[Spatial reasoning data]
________

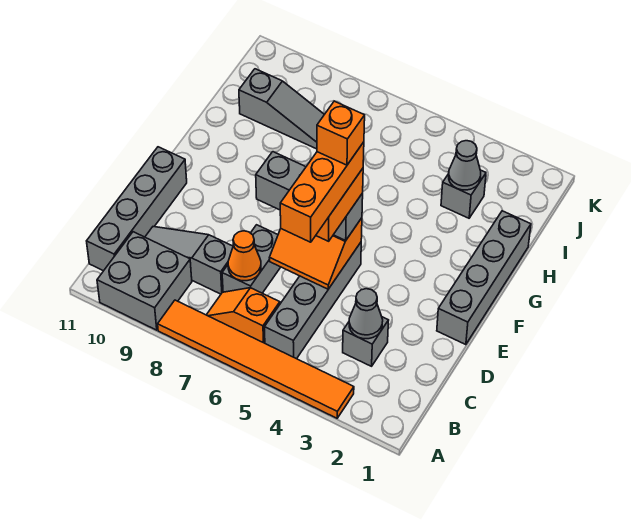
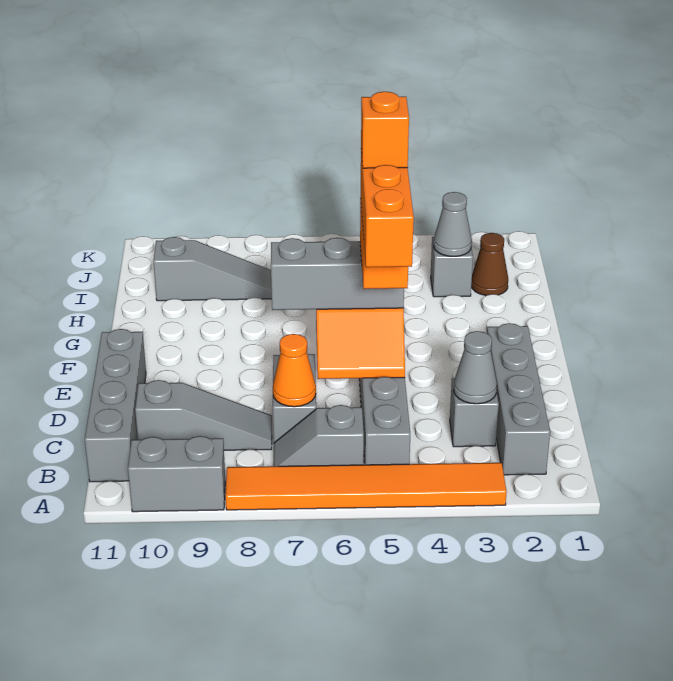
grey 2x2 brick [97,232,192,330] -> grey 1x2 brick [128,436,225,512]
orange 1x2 slope [207,288,280,343] -> grey 1x2 slope [273,405,364,466]
grey 1x3 slope [145,227,233,294] -> grey 1x3 slope turned to [135,380,272,450]
grey 1x4 brick [437,211,531,345] -> grey 1x4 brick moved to [487,323,550,475]
none -> brown 1x1 cone [471,233,508,296]

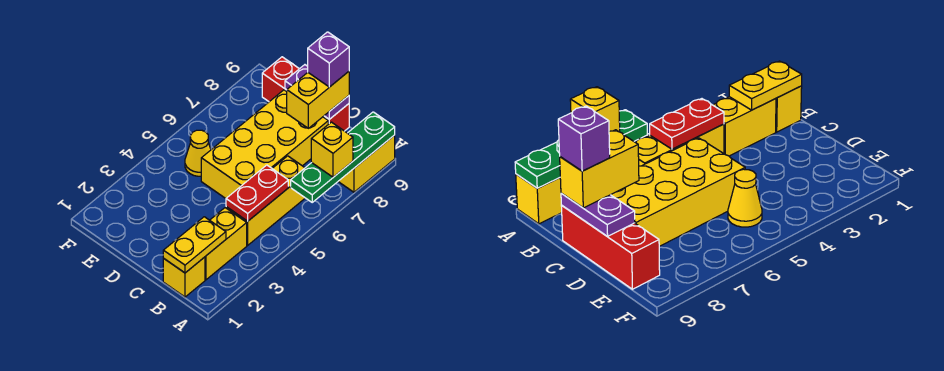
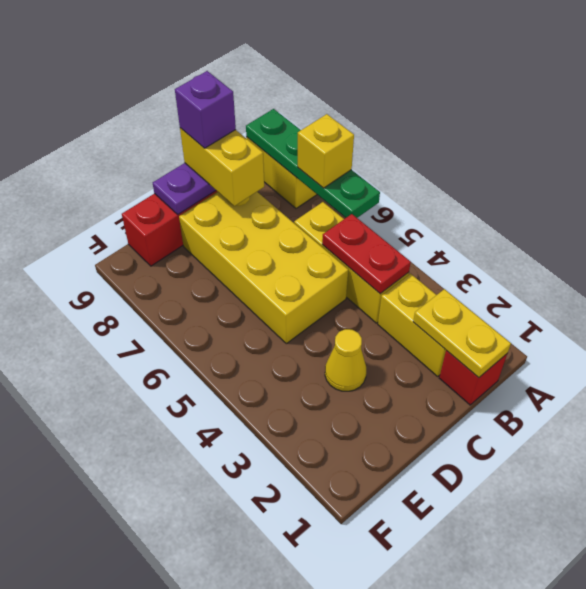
yellow 1x1 brick [163,257,205,297] -> red 1x1 brick [439,351,507,405]
yellow 1x1 cone [185,130,211,176] -> yellow 1x1 cone moved to [325,329,366,391]

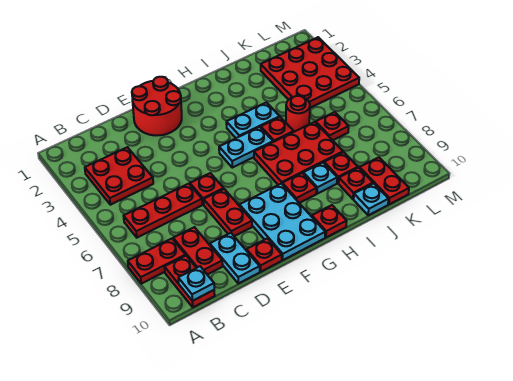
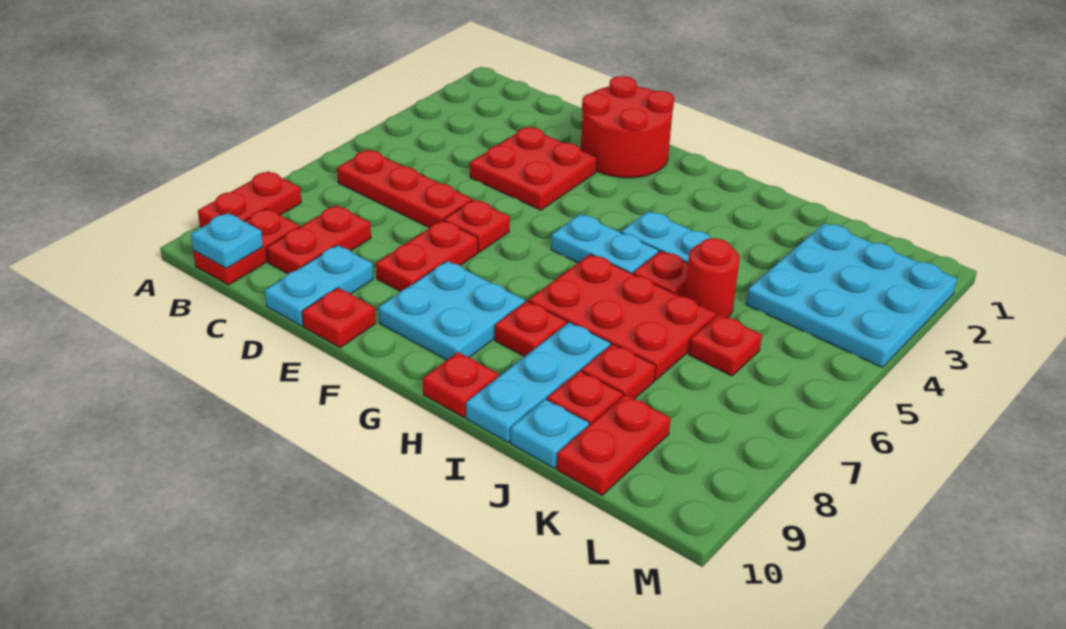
red 1x2 plate [128,239,186,284] -> red 1x2 plate turned to [198,171,301,227]
red 2x2 plate [85,147,153,205] -> red 2x2 plate moved to [470,127,597,210]
cyan 2x3 plate [240,184,325,260] -> cyan 2x2 plate [379,261,525,360]
cyan 1x1 plate [303,163,337,194] -> cyan 1x3 plate [466,322,611,442]
red 3x3 plate [261,37,359,108] -> cyan 3x3 plate [746,223,957,368]

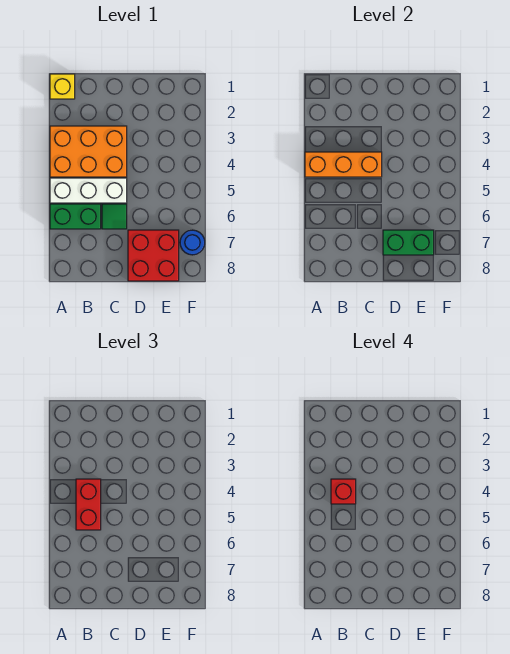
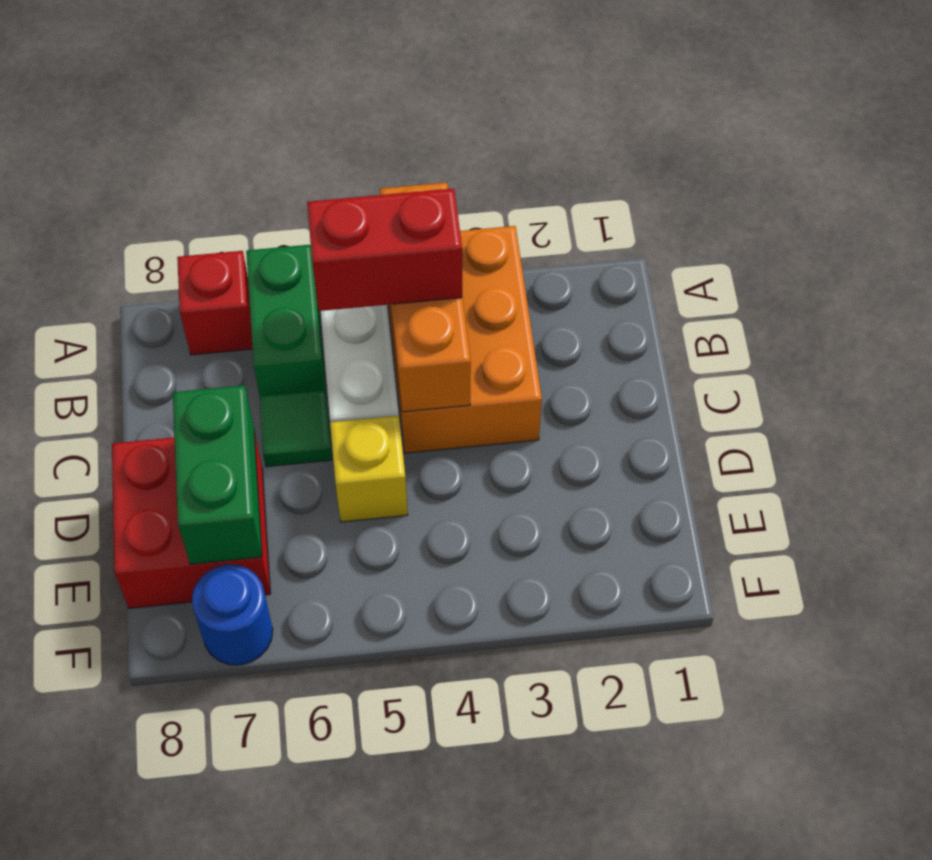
yellow 1x1 brick [50,74,75,99] -> yellow 1x1 brick moved to [330,416,408,522]
red 1x1 brick [331,479,356,504] -> red 1x1 brick moved to [177,251,253,355]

________

## AIM OF THE TASK:
Look over the entries above and count the lines where the word "grey" appears, then report only that count.

## OUTPUT:
4